Instructions for the task: Word for word, write the lines below out again, with no pictures.
(Records shown)
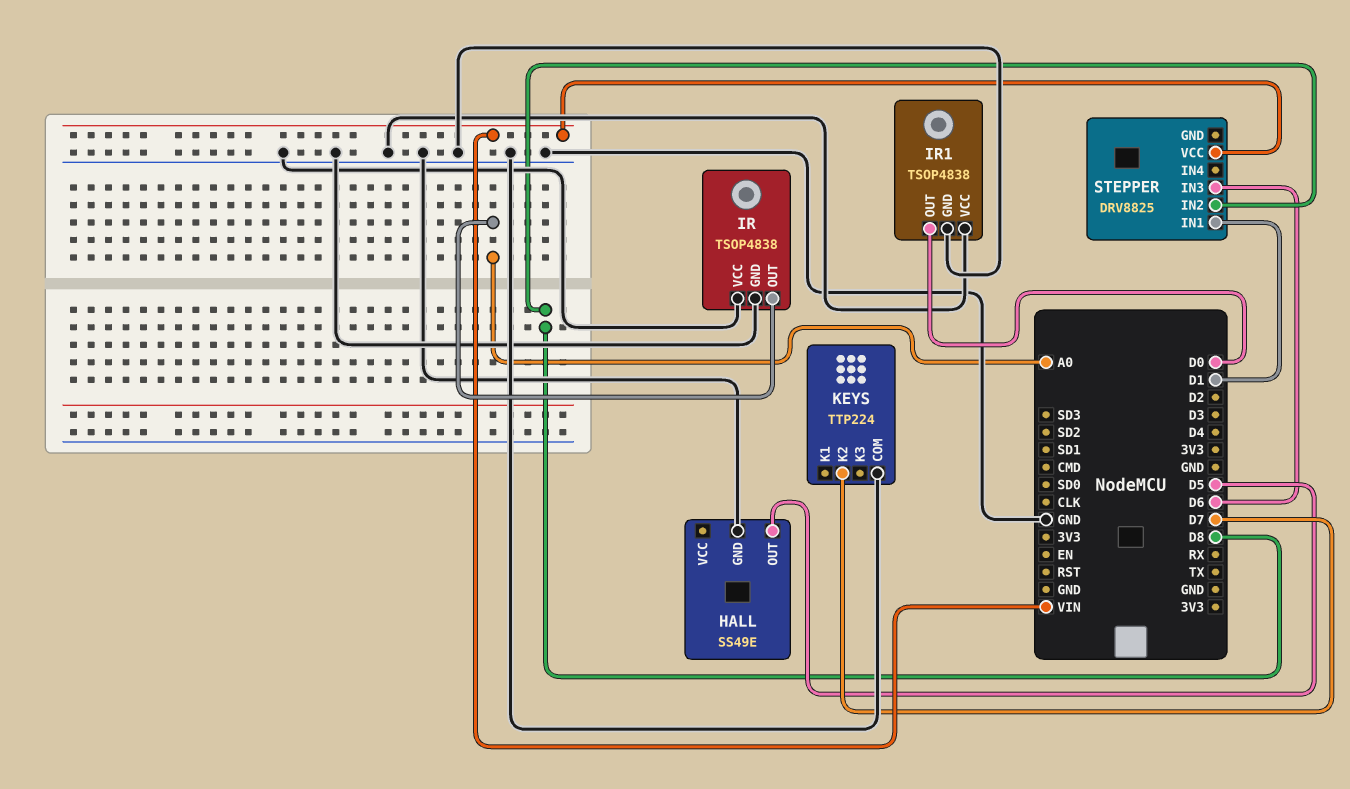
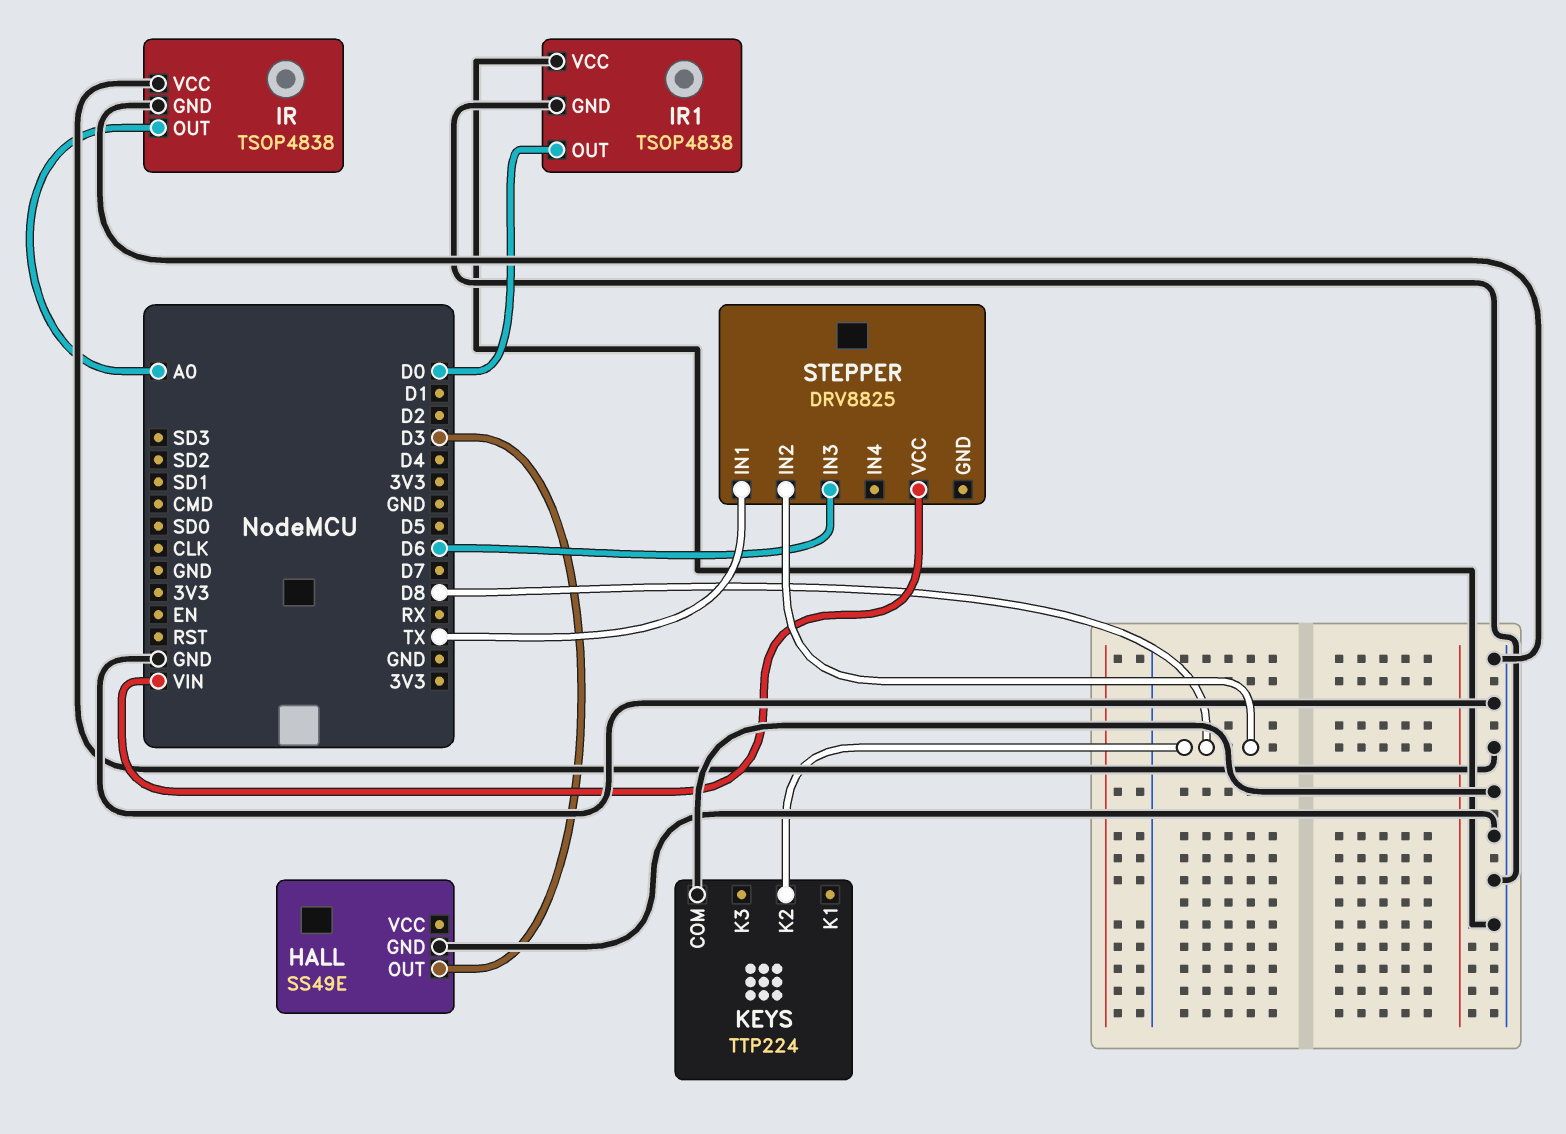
HALL pin OUT: D5 -> D3
KEYS pin K2: D7 -> D8
STEPPER pin IN1: D1 -> TX

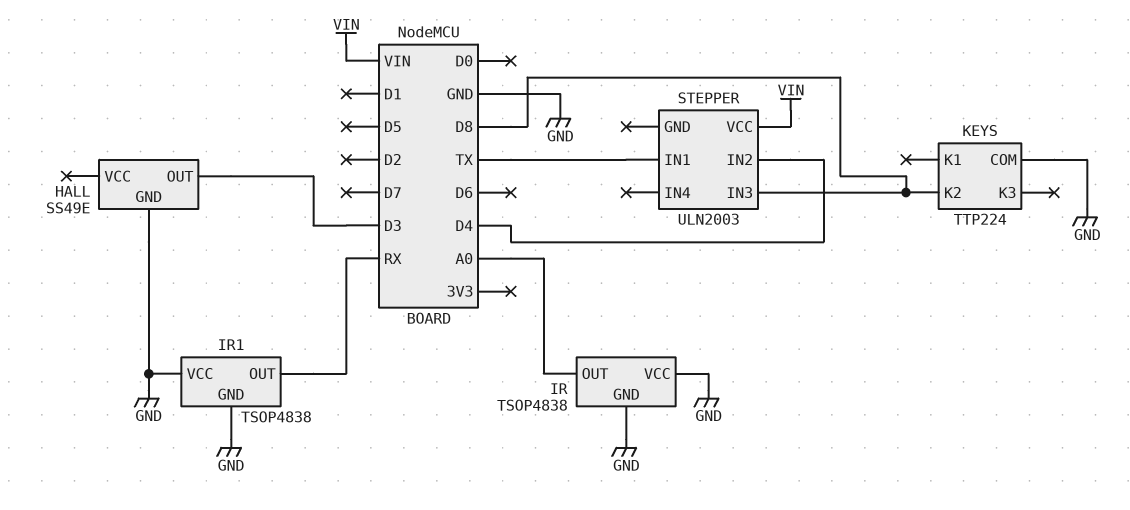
IR1 pin OUT: D0 -> RX
STEPPER: DRV8825 -> ULN2003
STEPPER pin IN2: D8 -> D4
STEPPER pin IN3: D6 -> D8

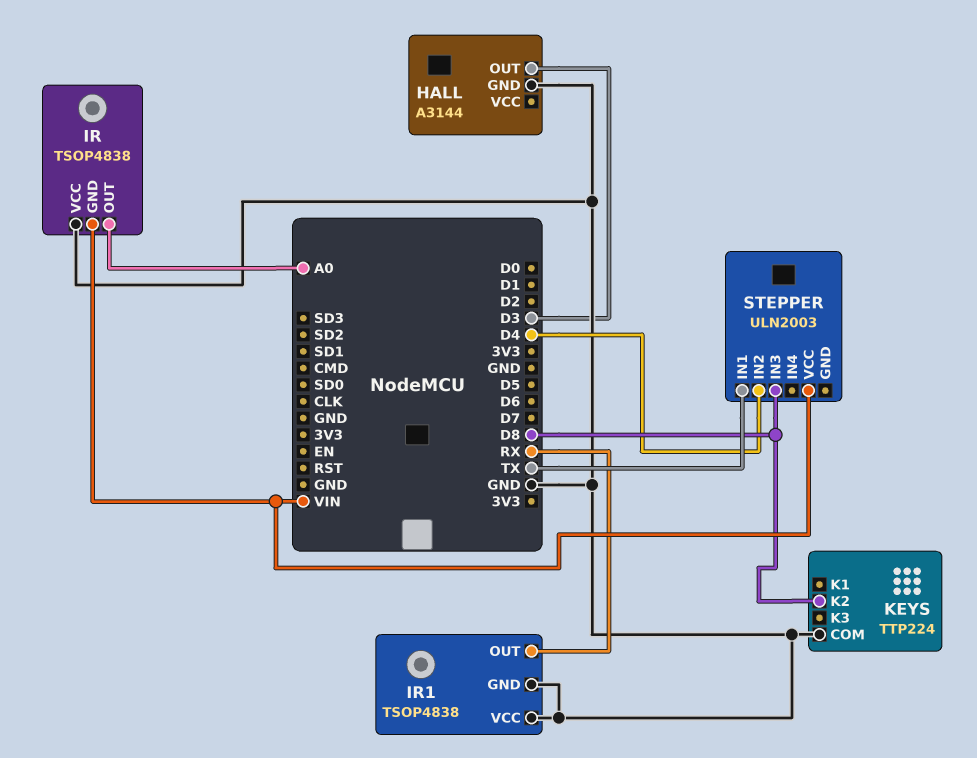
HALL: SS49E -> A3144
IR pin GND: GND -> VIN

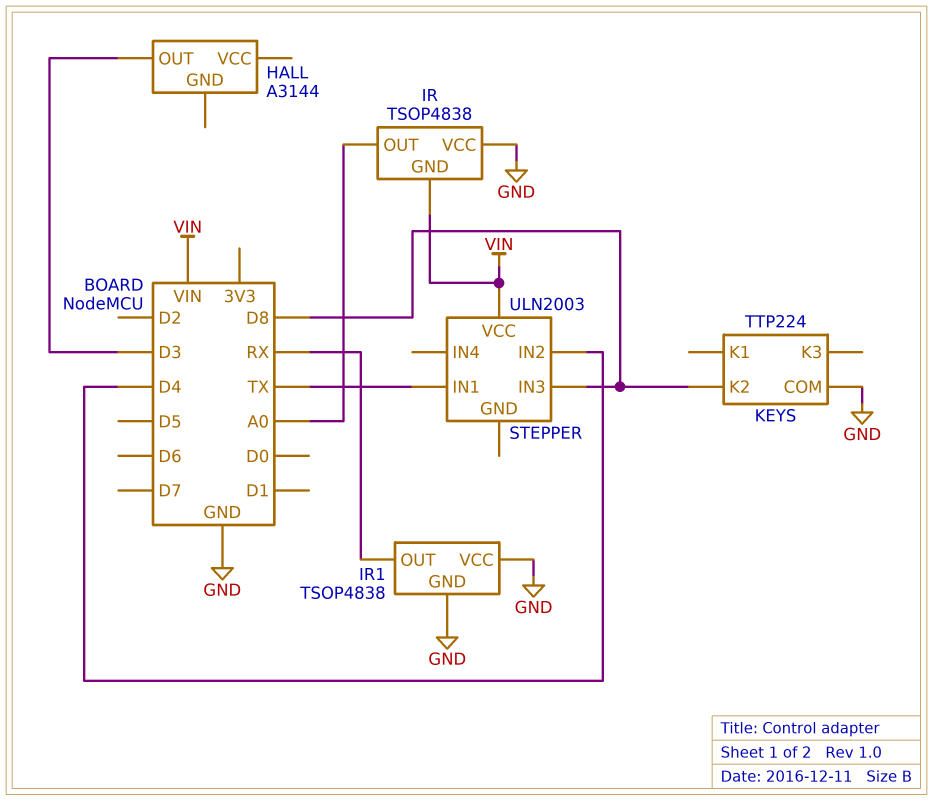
HALL pin GND: GND -> none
(End Records shown)
Answer box:
HALL pin OUT: D5 -> D3
KEYS pin K2: D7 -> D8
STEPPER pin IN1: D1 -> TX

IR1 pin OUT: D0 -> RX
STEPPER: DRV8825 -> ULN2003
STEPPER pin IN2: D8 -> D4
STEPPER pin IN3: D6 -> D8

HALL: SS49E -> A3144
IR pin GND: GND -> VIN

HALL pin GND: GND -> none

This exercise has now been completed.